▶ **MATERIAL FOR THIS TASK**:

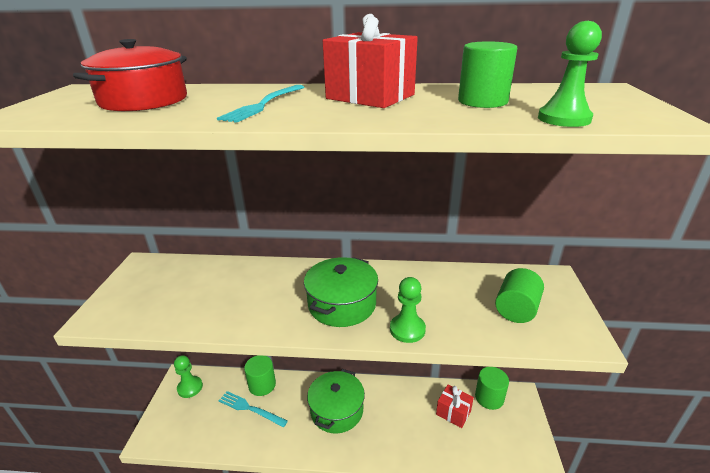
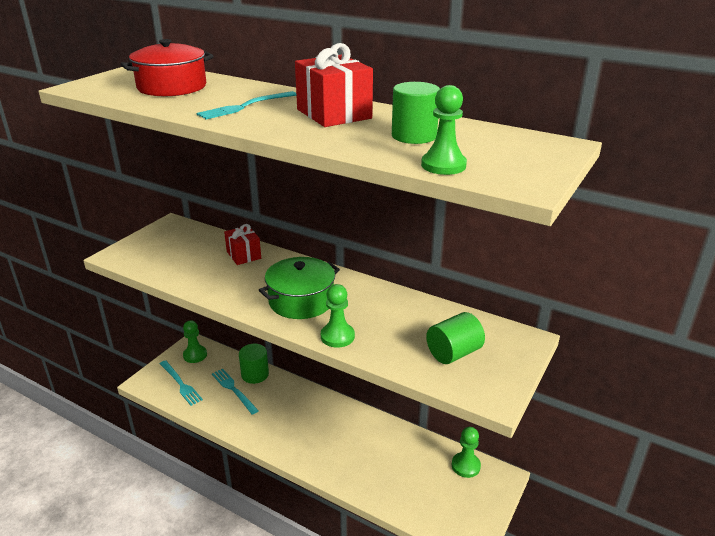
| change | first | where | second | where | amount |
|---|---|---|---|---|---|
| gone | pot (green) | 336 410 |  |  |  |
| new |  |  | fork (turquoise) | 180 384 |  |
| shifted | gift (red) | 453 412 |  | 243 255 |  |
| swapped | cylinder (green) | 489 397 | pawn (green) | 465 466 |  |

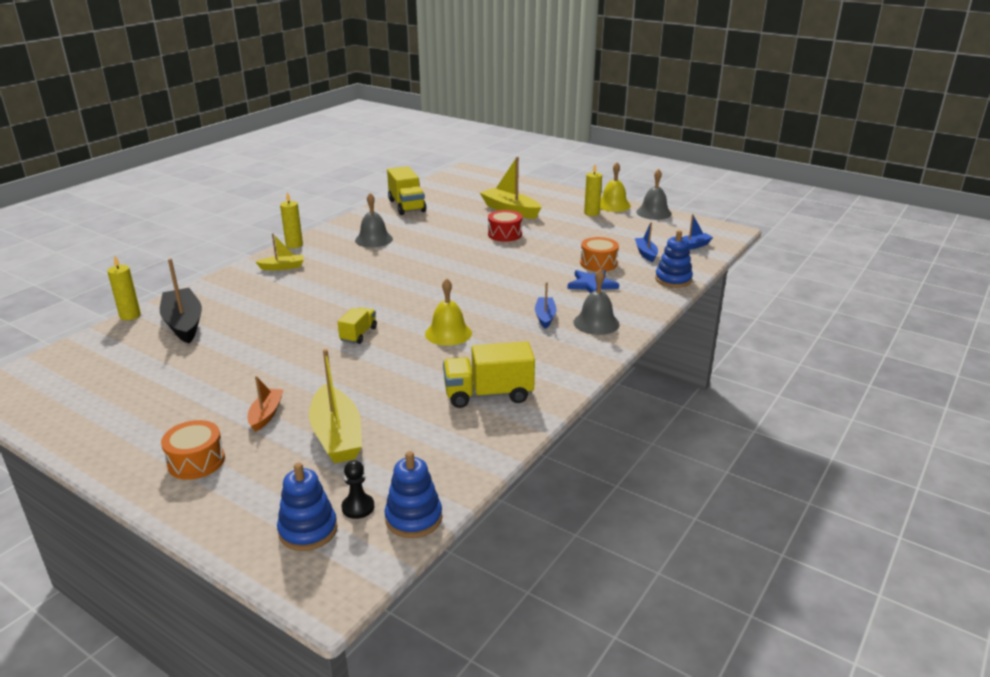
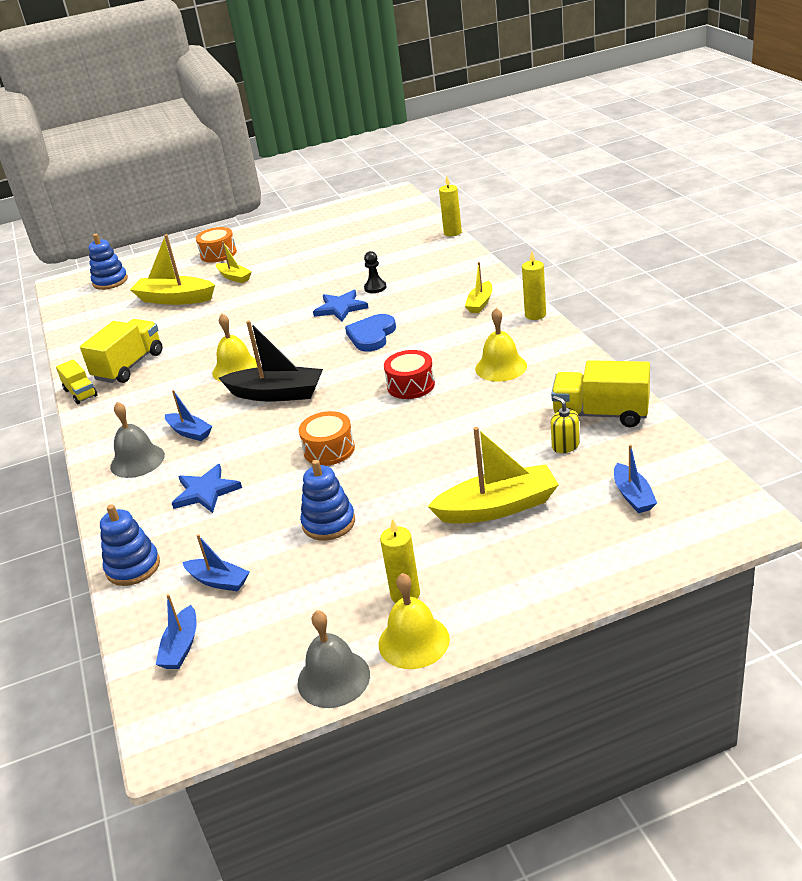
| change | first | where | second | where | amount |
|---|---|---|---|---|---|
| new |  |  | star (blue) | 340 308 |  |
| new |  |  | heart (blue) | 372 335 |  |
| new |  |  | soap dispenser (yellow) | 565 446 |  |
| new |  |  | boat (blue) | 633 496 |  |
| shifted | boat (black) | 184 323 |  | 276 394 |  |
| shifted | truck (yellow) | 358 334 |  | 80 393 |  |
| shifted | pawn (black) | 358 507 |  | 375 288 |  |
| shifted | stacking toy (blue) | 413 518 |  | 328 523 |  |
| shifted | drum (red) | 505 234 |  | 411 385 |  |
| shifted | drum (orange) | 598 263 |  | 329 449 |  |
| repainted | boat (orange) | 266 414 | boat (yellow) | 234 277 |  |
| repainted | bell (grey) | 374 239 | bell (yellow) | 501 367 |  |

▶ **ASSIGNMENT**:
Your answer should hold only the lines from the one with "soap dispenser (yellow)" through the end of the listing above, both ends included, written out exactly.

▶ **RESPONSE BELOW**:
| new |  |  | soap dispenser (yellow) | 565 446 |  |
| new |  |  | boat (blue) | 633 496 |  |
| shifted | boat (black) | 184 323 |  | 276 394 |  |
| shifted | truck (yellow) | 358 334 |  | 80 393 |  |
| shifted | pawn (black) | 358 507 |  | 375 288 |  |
| shifted | stacking toy (blue) | 413 518 |  | 328 523 |  |
| shifted | drum (red) | 505 234 |  | 411 385 |  |
| shifted | drum (orange) | 598 263 |  | 329 449 |  |
| repainted | boat (orange) | 266 414 | boat (yellow) | 234 277 |  |
| repainted | bell (grey) | 374 239 | bell (yellow) | 501 367 |  |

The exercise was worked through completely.